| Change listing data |
━━━━━━━━

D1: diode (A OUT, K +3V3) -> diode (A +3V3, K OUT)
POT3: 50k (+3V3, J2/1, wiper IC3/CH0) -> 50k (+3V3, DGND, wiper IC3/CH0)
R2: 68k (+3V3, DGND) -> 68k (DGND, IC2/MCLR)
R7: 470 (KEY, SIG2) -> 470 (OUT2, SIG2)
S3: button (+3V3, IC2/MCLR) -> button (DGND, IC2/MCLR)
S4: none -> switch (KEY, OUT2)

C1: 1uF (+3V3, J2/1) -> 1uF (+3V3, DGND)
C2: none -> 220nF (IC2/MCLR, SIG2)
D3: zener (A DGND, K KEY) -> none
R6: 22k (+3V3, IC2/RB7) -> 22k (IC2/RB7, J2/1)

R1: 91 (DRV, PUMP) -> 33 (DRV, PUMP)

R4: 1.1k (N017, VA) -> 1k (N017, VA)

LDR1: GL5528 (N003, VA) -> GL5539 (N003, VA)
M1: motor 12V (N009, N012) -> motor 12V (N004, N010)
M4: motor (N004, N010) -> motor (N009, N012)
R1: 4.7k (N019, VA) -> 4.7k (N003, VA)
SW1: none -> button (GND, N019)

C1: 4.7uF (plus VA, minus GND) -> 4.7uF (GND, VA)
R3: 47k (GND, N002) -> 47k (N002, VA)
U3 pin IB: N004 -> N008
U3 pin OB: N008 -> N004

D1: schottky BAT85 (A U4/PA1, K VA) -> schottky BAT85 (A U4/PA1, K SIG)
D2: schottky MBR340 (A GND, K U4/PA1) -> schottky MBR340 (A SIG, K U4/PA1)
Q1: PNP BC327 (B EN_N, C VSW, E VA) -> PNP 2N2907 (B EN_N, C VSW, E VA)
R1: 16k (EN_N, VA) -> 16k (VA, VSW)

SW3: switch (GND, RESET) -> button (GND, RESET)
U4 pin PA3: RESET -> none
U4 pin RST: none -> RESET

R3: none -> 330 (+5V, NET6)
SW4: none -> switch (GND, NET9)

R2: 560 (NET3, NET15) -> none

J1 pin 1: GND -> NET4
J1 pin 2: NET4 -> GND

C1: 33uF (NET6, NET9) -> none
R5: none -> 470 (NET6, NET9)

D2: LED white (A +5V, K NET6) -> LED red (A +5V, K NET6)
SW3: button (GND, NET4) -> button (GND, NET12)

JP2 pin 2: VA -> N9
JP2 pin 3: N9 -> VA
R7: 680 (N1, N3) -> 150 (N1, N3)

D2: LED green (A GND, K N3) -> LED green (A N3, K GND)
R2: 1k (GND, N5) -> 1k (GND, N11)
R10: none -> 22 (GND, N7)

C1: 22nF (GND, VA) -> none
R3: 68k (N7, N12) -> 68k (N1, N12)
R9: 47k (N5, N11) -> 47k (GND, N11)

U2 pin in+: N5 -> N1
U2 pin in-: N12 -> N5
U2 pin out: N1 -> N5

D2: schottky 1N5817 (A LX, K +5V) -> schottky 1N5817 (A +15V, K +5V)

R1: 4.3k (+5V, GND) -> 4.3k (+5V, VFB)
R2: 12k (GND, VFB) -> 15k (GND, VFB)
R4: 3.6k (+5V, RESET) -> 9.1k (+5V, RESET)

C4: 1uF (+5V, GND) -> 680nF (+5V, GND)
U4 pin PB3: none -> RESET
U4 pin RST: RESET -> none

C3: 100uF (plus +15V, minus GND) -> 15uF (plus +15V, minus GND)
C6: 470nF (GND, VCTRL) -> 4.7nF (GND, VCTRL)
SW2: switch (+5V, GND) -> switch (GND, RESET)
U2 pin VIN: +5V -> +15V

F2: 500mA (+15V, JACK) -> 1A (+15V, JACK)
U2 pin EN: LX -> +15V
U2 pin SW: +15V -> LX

━━━━━━━━

| ASSIGNMENT |
Take the lines above from the one containing "R7: 680 (N1, N3) -> 150 (N1, N3)" to the one containing "R1: 4.3k (+5V, GND) -> 4.3k (+5V, VFB)" and retype them exactly, both ends included, with nothing added.

| THE ANSWER |
R7: 680 (N1, N3) -> 150 (N1, N3)

D2: LED green (A GND, K N3) -> LED green (A N3, K GND)
R2: 1k (GND, N5) -> 1k (GND, N11)
R10: none -> 22 (GND, N7)

C1: 22nF (GND, VA) -> none
R3: 68k (N7, N12) -> 68k (N1, N12)
R9: 47k (N5, N11) -> 47k (GND, N11)

U2 pin in+: N5 -> N1
U2 pin in-: N12 -> N5
U2 pin out: N1 -> N5

D2: schottky 1N5817 (A LX, K +5V) -> schottky 1N5817 (A +15V, K +5V)

R1: 4.3k (+5V, GND) -> 4.3k (+5V, VFB)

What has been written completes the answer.